[Records from a data collection]
::::::::::

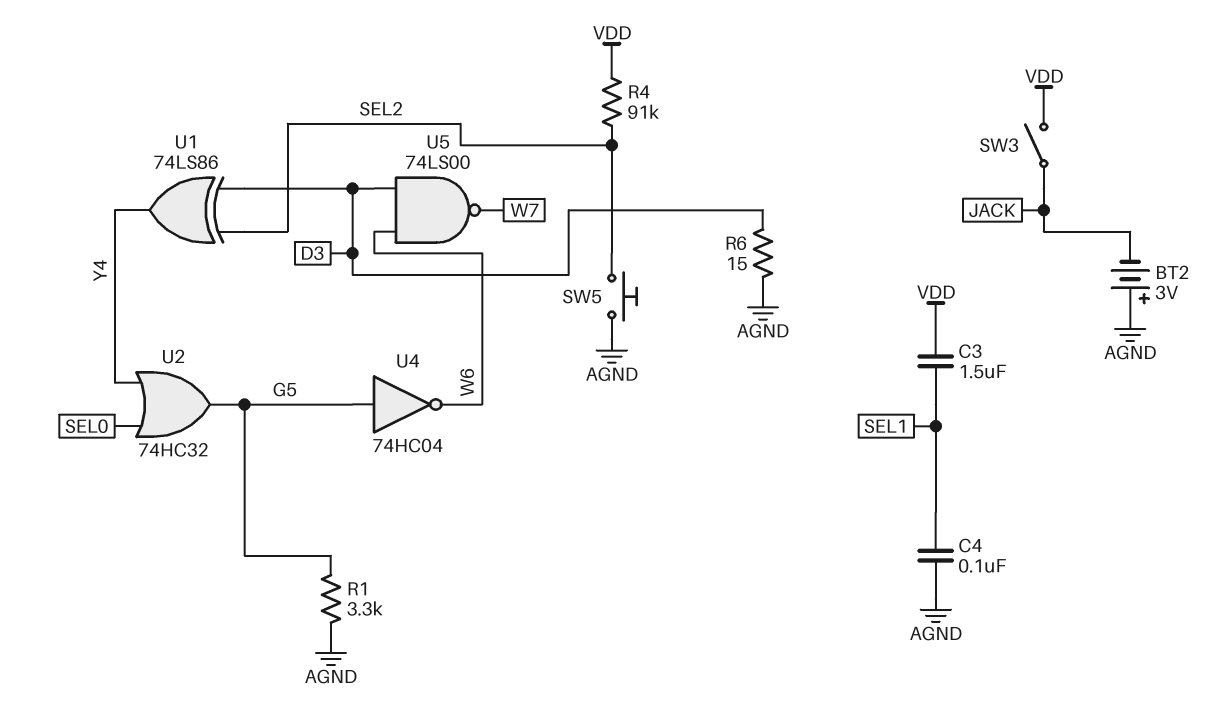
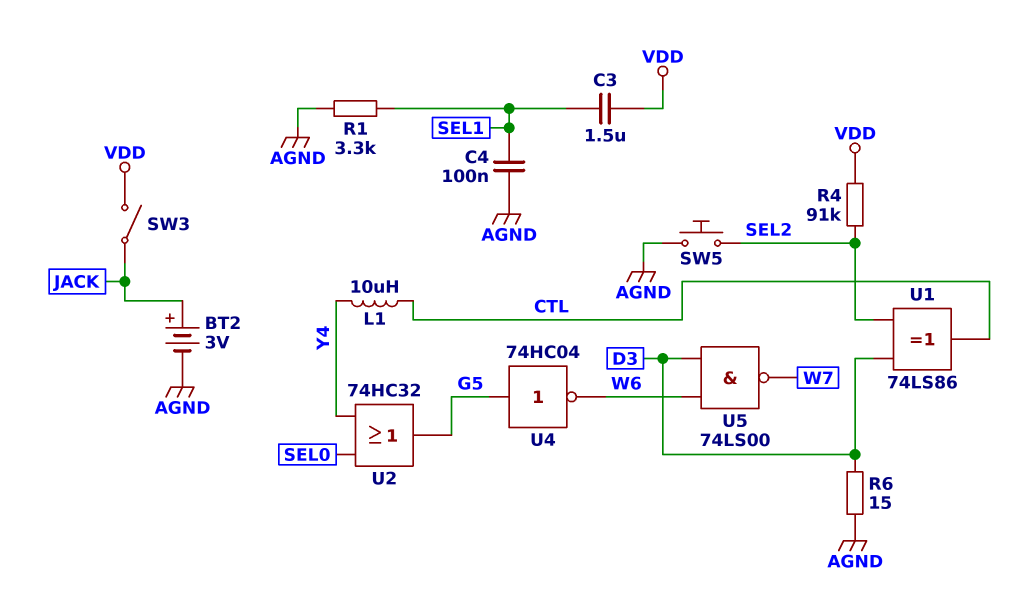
BT2: 3V (plus AGND, minus JACK) -> 3V (plus JACK, minus AGND)
L1: none -> 10uH (CTL, Y4)
R1: 3.3k (AGND, G5) -> 3.3k (AGND, SEL1)
U1: XOR 74LS86 (in D3, in SEL2, out Y4) -> XOR 74LS86 (in D3, in SEL2, out CTL)

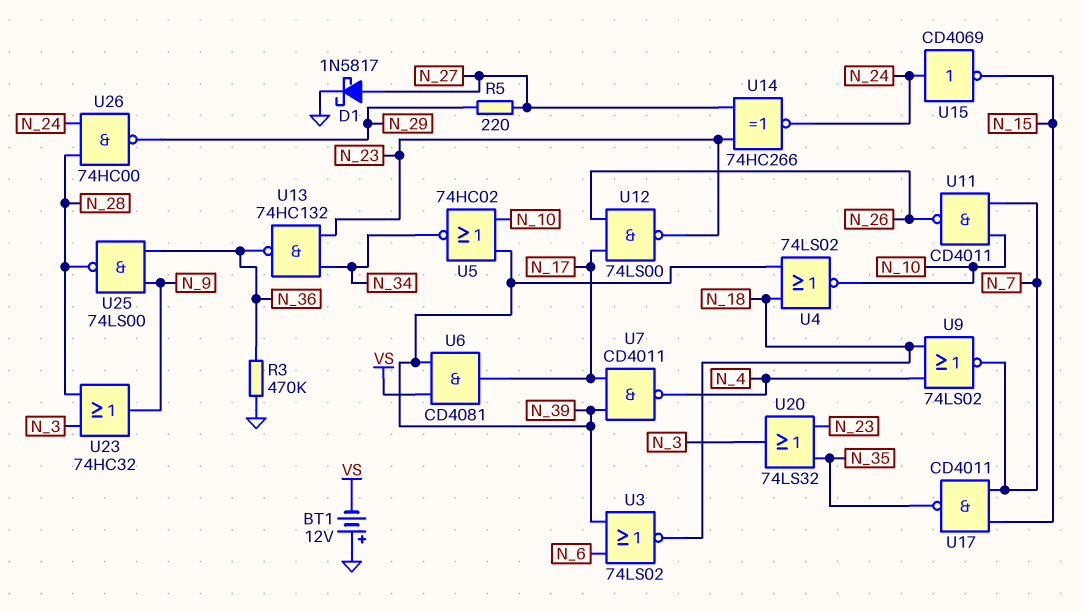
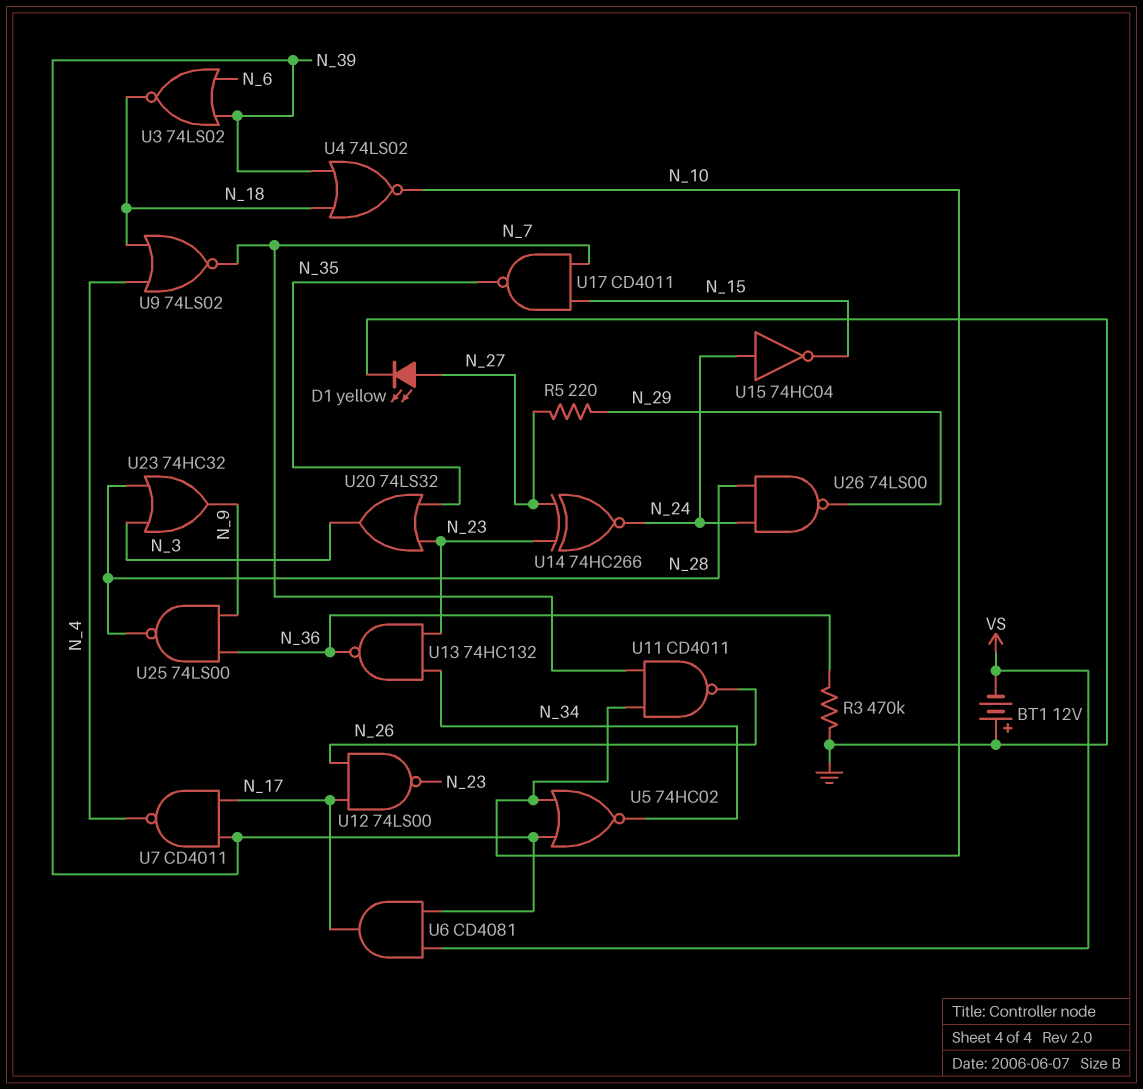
D1: schottky 1N5817 (A N_27, K GND) -> LED yellow (A N_27, K GND)
U15: NOT CD4069 (in N_24, out N_15) -> NOT 74HC04 (in N_24, out N_15)
U26: NAND 74HC00 (in N_24, in N_28, out N_29) -> NAND 74LS00 (in N_24, in N_28, out N_29)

::::::::::

_Required action_
Read through the entries, then copy every line where the string "AGND" is found.

_Answer to the problem_
BT2: 3V (plus AGND, minus JACK) -> 3V (plus JACK, minus AGND)
R1: 3.3k (AGND, G5) -> 3.3k (AGND, SEL1)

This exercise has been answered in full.